*Work instructions*. Copy exactly, and only, the lines from the one with "(353, 657) = (85, 482): blue star -> none" to the end of the listing; omit pictures.

*Information given*.

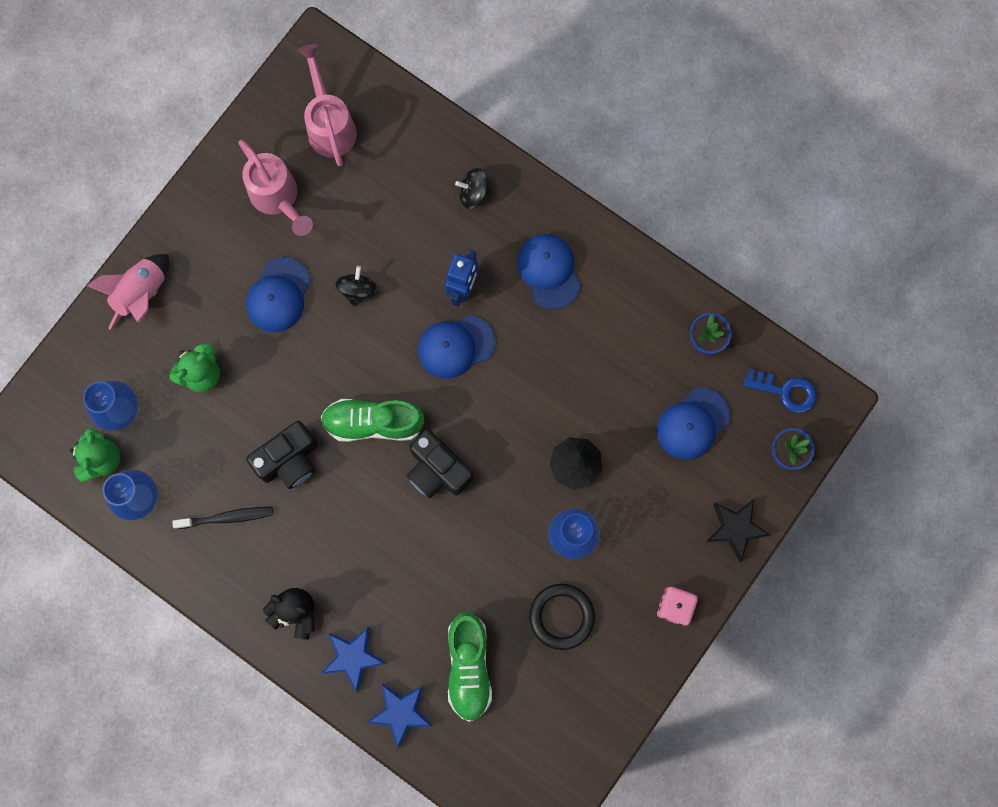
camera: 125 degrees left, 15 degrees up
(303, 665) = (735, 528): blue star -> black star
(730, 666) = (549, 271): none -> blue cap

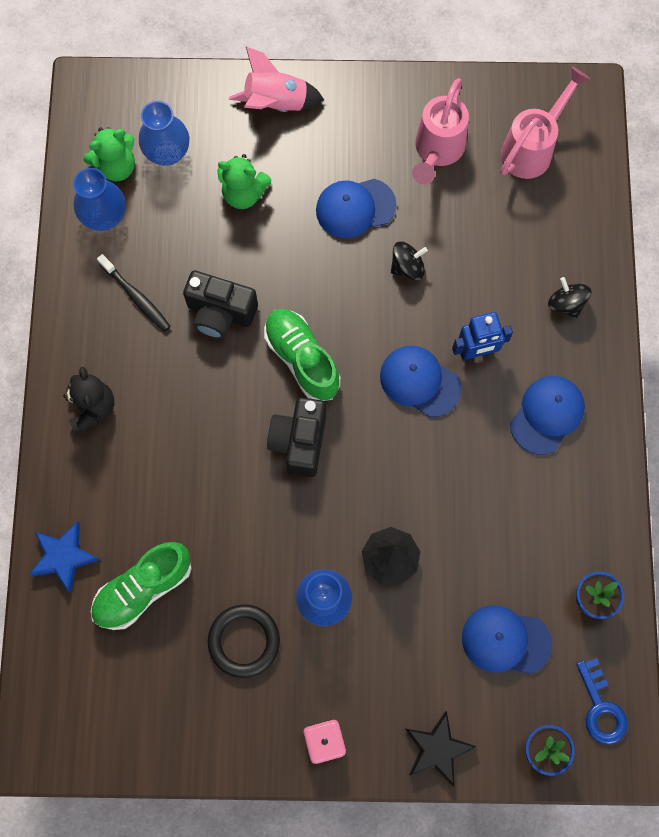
camera: 55 degrees right, 5 degrees down
(353, 657) = (85, 482): blue star -> none

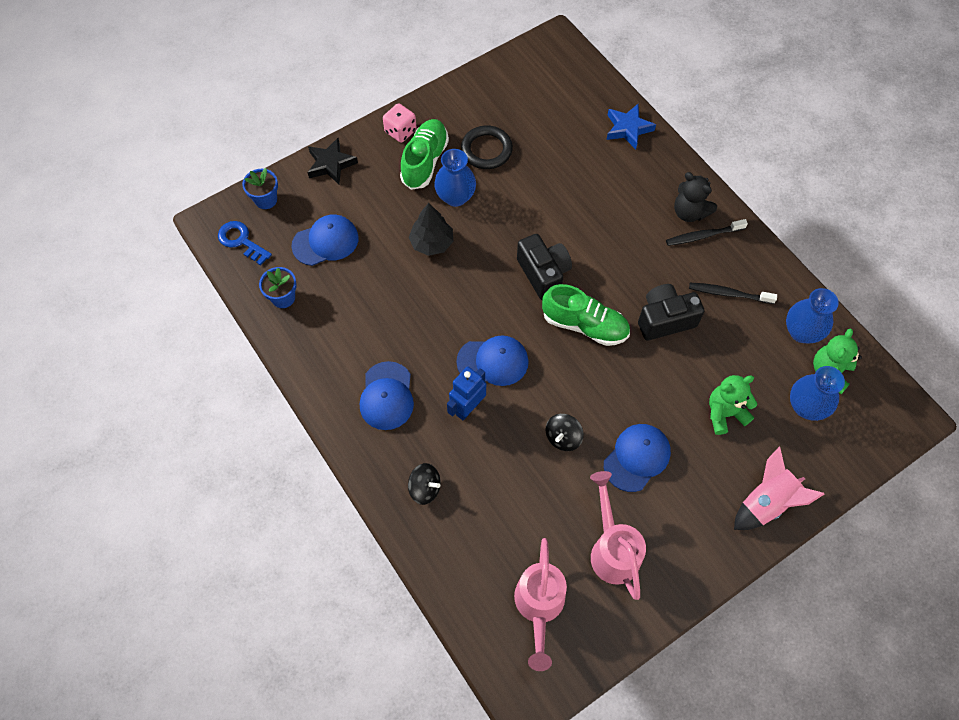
camera: 145 degrees right, 10 degrees down
(103, 373) = (703, 236): none -> black toothbrush
(143, 588) = (568, 140): green shoe -> green shoe (425, 161)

*Written answer*.
(353, 657) = (85, 482): blue star -> none

camera: 145 degrees right, 10 degrees down
(103, 373) = (703, 236): none -> black toothbrush
(143, 588) = (568, 140): green shoe -> green shoe (425, 161)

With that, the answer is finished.